◆ Exercise brief ◆
Transcribe the data below verbatim from the line with "C4: 100nF (+3V3, n17) -> 100nF (+3V3, GND)" to the line with "U3: LTV-817 -> SFH615". Include both of those lines.

◆ Information provided ◆
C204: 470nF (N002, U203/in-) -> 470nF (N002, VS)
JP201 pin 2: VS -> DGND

--

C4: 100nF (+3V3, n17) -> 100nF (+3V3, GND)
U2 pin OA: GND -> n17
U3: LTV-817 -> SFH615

◆ Result below ◆
C4: 100nF (+3V3, n17) -> 100nF (+3V3, GND)
U2 pin OA: GND -> n17
U3: LTV-817 -> SFH615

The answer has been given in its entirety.